Copy the lines below, beginning with the one that contains "D2: zener 18V" and continuing through the final line, exactly as written and with no other lines.

◆ Extracted entries:
-.-.-

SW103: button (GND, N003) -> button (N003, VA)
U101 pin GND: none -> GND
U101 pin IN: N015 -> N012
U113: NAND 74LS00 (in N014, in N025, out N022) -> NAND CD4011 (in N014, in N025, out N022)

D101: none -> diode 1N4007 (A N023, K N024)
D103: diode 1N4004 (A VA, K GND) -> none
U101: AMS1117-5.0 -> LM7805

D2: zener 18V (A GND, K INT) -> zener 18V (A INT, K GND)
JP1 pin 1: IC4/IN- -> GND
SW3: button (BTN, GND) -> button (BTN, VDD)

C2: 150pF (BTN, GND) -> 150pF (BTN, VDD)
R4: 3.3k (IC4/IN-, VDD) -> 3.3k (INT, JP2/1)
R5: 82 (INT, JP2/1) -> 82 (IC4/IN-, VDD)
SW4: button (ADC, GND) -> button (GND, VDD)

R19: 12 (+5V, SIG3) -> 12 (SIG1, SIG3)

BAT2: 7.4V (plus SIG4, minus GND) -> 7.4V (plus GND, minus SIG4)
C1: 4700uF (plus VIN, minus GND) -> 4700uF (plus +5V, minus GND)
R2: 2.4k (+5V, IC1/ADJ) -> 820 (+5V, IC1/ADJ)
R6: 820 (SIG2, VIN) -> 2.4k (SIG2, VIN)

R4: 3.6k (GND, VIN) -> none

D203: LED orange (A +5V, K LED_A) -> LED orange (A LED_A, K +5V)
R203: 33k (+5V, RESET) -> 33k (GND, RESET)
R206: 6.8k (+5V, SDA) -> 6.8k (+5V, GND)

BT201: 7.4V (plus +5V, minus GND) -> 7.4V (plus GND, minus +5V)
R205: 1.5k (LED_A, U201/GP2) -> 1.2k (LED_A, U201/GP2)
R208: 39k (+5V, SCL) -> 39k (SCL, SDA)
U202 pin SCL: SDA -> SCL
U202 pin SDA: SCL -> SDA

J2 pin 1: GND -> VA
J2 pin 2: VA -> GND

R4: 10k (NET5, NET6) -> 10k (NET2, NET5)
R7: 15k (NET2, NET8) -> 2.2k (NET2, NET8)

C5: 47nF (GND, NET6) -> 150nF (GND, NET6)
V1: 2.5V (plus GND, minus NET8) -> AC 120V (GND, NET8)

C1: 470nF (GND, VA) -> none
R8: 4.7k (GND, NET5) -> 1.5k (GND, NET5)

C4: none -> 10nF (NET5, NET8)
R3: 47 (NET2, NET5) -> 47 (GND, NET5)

-.-.-

◆ Solved exercise:
D2: zener 18V (A GND, K INT) -> zener 18V (A INT, K GND)
JP1 pin 1: IC4/IN- -> GND
SW3: button (BTN, GND) -> button (BTN, VDD)

C2: 150pF (BTN, GND) -> 150pF (BTN, VDD)
R4: 3.3k (IC4/IN-, VDD) -> 3.3k (INT, JP2/1)
R5: 82 (INT, JP2/1) -> 82 (IC4/IN-, VDD)
SW4: button (ADC, GND) -> button (GND, VDD)

R19: 12 (+5V, SIG3) -> 12 (SIG1, SIG3)

BAT2: 7.4V (plus SIG4, minus GND) -> 7.4V (plus GND, minus SIG4)
C1: 4700uF (plus VIN, minus GND) -> 4700uF (plus +5V, minus GND)
R2: 2.4k (+5V, IC1/ADJ) -> 820 (+5V, IC1/ADJ)
R6: 820 (SIG2, VIN) -> 2.4k (SIG2, VIN)

R4: 3.6k (GND, VIN) -> none

D203: LED orange (A +5V, K LED_A) -> LED orange (A LED_A, K +5V)
R203: 33k (+5V, RESET) -> 33k (GND, RESET)
R206: 6.8k (+5V, SDA) -> 6.8k (+5V, GND)

BT201: 7.4V (plus +5V, minus GND) -> 7.4V (plus GND, minus +5V)
R205: 1.5k (LED_A, U201/GP2) -> 1.2k (LED_A, U201/GP2)
R208: 39k (+5V, SCL) -> 39k (SCL, SDA)
U202 pin SCL: SDA -> SCL
U202 pin SDA: SCL -> SDA

J2 pin 1: GND -> VA
J2 pin 2: VA -> GND

R4: 10k (NET5, NET6) -> 10k (NET2, NET5)
R7: 15k (NET2, NET8) -> 2.2k (NET2, NET8)

C5: 47nF (GND, NET6) -> 150nF (GND, NET6)
V1: 2.5V (plus GND, minus NET8) -> AC 120V (GND, NET8)

C1: 470nF (GND, VA) -> none
R8: 4.7k (GND, NET5) -> 1.5k (GND, NET5)

C4: none -> 10nF (NET5, NET8)
R3: 47 (NET2, NET5) -> 47 (GND, NET5)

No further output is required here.